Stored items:
-.-.-

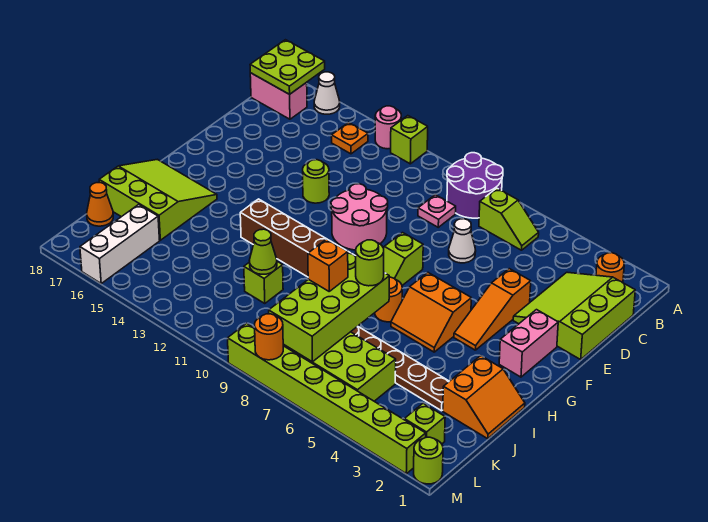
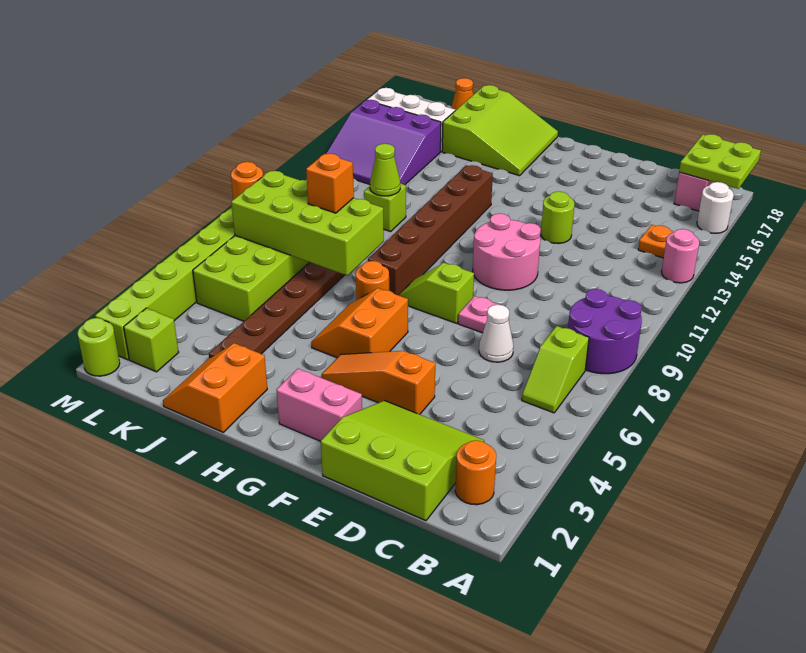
lime brick A12 level 1 -> none
white cone A16 level 1 -> white round brick A16 level 1
pink plate C9 level 1 -> pink plate E8 level 1
orange slope I1:J2 level 1 top 2 -> orange slope I1:J2 level 1 top I
lime round brick I7 level 3 -> none
none -> purple slope K13:M15 level 1 top 15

-.-.-

*Work to be completed:*
Repeat each line above exactly. The pictures stay out.

*Solution for this task:*
lime brick A12 level 1 -> none
white cone A16 level 1 -> white round brick A16 level 1
pink plate C9 level 1 -> pink plate E8 level 1
orange slope I1:J2 level 1 top 2 -> orange slope I1:J2 level 1 top I
lime round brick I7 level 3 -> none
none -> purple slope K13:M15 level 1 top 15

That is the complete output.